Please retype all the records below exactly as they read.

Data —
┌──
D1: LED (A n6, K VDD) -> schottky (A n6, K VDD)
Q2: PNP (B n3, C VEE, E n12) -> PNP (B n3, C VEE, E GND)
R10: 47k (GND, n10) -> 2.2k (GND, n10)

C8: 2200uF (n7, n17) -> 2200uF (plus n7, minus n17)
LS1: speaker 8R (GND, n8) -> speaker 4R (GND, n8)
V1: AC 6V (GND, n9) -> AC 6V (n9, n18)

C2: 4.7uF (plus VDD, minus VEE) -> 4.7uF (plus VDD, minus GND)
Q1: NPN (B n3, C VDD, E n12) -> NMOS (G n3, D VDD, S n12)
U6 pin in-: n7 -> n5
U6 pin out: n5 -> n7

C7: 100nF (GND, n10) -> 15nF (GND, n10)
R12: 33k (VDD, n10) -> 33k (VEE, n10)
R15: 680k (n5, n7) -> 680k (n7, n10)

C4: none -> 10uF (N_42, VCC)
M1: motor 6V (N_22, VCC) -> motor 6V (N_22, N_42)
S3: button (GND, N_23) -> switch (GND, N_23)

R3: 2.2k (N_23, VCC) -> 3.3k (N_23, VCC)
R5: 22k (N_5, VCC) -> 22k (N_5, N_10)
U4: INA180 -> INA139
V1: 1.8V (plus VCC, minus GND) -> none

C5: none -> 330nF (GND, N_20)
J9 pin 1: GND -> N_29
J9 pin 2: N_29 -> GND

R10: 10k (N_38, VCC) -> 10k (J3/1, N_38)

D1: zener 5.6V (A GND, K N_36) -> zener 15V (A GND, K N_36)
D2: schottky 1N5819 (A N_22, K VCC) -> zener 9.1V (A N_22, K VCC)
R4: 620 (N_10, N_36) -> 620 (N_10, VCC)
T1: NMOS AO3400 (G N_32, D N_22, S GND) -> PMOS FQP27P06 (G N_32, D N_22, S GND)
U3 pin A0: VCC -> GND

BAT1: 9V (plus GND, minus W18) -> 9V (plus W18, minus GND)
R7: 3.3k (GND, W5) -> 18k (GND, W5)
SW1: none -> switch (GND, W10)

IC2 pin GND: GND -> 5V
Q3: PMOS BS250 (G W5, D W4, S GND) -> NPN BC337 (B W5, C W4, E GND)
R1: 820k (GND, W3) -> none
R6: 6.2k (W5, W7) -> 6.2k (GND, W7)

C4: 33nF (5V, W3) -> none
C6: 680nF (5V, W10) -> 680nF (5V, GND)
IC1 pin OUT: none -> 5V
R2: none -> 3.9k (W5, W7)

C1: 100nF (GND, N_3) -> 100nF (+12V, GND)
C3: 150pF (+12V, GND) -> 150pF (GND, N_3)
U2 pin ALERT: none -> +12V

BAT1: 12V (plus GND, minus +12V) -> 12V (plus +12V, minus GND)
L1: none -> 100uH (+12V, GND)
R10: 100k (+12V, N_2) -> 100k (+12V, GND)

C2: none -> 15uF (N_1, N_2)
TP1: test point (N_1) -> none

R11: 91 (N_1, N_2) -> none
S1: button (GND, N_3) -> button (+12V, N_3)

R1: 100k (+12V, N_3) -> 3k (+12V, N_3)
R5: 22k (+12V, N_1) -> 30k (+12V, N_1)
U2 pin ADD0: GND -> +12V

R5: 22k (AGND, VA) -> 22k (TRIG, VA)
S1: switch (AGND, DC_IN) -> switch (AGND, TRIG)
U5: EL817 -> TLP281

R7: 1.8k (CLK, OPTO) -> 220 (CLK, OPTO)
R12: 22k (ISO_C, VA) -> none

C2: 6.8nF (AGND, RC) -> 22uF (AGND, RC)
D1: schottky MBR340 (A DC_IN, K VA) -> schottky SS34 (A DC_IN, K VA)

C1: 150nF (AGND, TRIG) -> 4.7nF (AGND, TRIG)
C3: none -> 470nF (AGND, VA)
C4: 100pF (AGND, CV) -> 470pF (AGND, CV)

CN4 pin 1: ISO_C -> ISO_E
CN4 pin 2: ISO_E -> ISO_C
└──
Completed task —
D1: LED (A n6, K VDD) -> schottky (A n6, K VDD)
Q2: PNP (B n3, C VEE, E n12) -> PNP (B n3, C VEE, E GND)
R10: 47k (GND, n10) -> 2.2k (GND, n10)

C8: 2200uF (n7, n17) -> 2200uF (plus n7, minus n17)
LS1: speaker 8R (GND, n8) -> speaker 4R (GND, n8)
V1: AC 6V (GND, n9) -> AC 6V (n9, n18)

C2: 4.7uF (plus VDD, minus VEE) -> 4.7uF (plus VDD, minus GND)
Q1: NPN (B n3, C VDD, E n12) -> NMOS (G n3, D VDD, S n12)
U6 pin in-: n7 -> n5
U6 pin out: n5 -> n7

C7: 100nF (GND, n10) -> 15nF (GND, n10)
R12: 33k (VDD, n10) -> 33k (VEE, n10)
R15: 680k (n5, n7) -> 680k (n7, n10)

C4: none -> 10uF (N_42, VCC)
M1: motor 6V (N_22, VCC) -> motor 6V (N_22, N_42)
S3: button (GND, N_23) -> switch (GND, N_23)

R3: 2.2k (N_23, VCC) -> 3.3k (N_23, VCC)
R5: 22k (N_5, VCC) -> 22k (N_5, N_10)
U4: INA180 -> INA139
V1: 1.8V (plus VCC, minus GND) -> none

C5: none -> 330nF (GND, N_20)
J9 pin 1: GND -> N_29
J9 pin 2: N_29 -> GND

R10: 10k (N_38, VCC) -> 10k (J3/1, N_38)

D1: zener 5.6V (A GND, K N_36) -> zener 15V (A GND, K N_36)
D2: schottky 1N5819 (A N_22, K VCC) -> zener 9.1V (A N_22, K VCC)
R4: 620 (N_10, N_36) -> 620 (N_10, VCC)
T1: NMOS AO3400 (G N_32, D N_22, S GND) -> PMOS FQP27P06 (G N_32, D N_22, S GND)
U3 pin A0: VCC -> GND

BAT1: 9V (plus GND, minus W18) -> 9V (plus W18, minus GND)
R7: 3.3k (GND, W5) -> 18k (GND, W5)
SW1: none -> switch (GND, W10)

IC2 pin GND: GND -> 5V
Q3: PMOS BS250 (G W5, D W4, S GND) -> NPN BC337 (B W5, C W4, E GND)
R1: 820k (GND, W3) -> none
R6: 6.2k (W5, W7) -> 6.2k (GND, W7)

C4: 33nF (5V, W3) -> none
C6: 680nF (5V, W10) -> 680nF (5V, GND)
IC1 pin OUT: none -> 5V
R2: none -> 3.9k (W5, W7)

C1: 100nF (GND, N_3) -> 100nF (+12V, GND)
C3: 150pF (+12V, GND) -> 150pF (GND, N_3)
U2 pin ALERT: none -> +12V

BAT1: 12V (plus GND, minus +12V) -> 12V (plus +12V, minus GND)
L1: none -> 100uH (+12V, GND)
R10: 100k (+12V, N_2) -> 100k (+12V, GND)

C2: none -> 15uF (N_1, N_2)
TP1: test point (N_1) -> none

R11: 91 (N_1, N_2) -> none
S1: button (GND, N_3) -> button (+12V, N_3)

R1: 100k (+12V, N_3) -> 3k (+12V, N_3)
R5: 22k (+12V, N_1) -> 30k (+12V, N_1)
U2 pin ADD0: GND -> +12V

R5: 22k (AGND, VA) -> 22k (TRIG, VA)
S1: switch (AGND, DC_IN) -> switch (AGND, TRIG)
U5: EL817 -> TLP281

R7: 1.8k (CLK, OPTO) -> 220 (CLK, OPTO)
R12: 22k (ISO_C, VA) -> none

C2: 6.8nF (AGND, RC) -> 22uF (AGND, RC)
D1: schottky MBR340 (A DC_IN, K VA) -> schottky SS34 (A DC_IN, K VA)

C1: 150nF (AGND, TRIG) -> 4.7nF (AGND, TRIG)
C3: none -> 470nF (AGND, VA)
C4: 100pF (AGND, CV) -> 470pF (AGND, CV)

CN4 pin 1: ISO_C -> ISO_E
CN4 pin 2: ISO_E -> ISO_C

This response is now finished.